Exercise objective:
Whenever a line in the records below contains "pink", pick it out.

Two-dimensional motion records

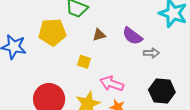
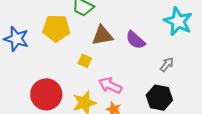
brown triangle: (99, 35) -> (102, 36), size x1.6
gray arrow: (151, 53) -> (167, 64), moved, turned -56

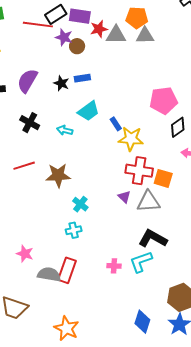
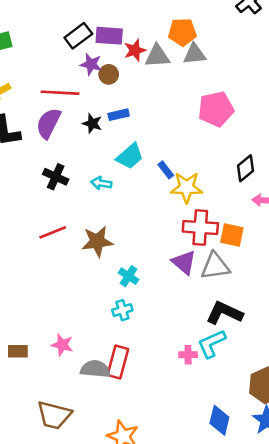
red line: (38, 25) -> (60, 93), moved
pink pentagon: (164, 100) -> (216, 109), moved
purple triangle: (124, 197) -> (184, 262), size x1.5
pink cross: (114, 266) -> (188, 355), moved

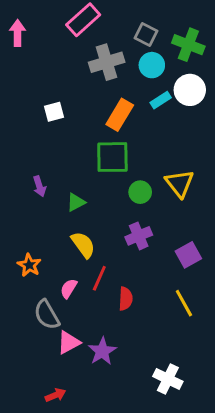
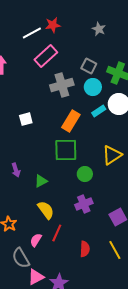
yellow triangle: (180, 183) -> (112, 155), moved, turned 35
red semicircle: (126, 299) -> (85, 249), moved

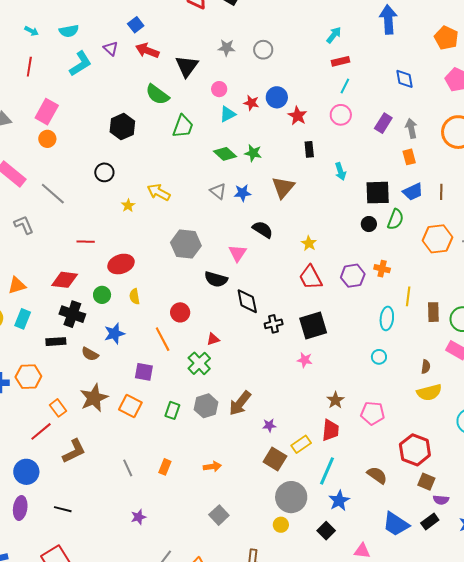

Reply to the task:
pink pentagon: (164, 100) -> (216, 109), moved
pink cross: (114, 266) -> (188, 355), moved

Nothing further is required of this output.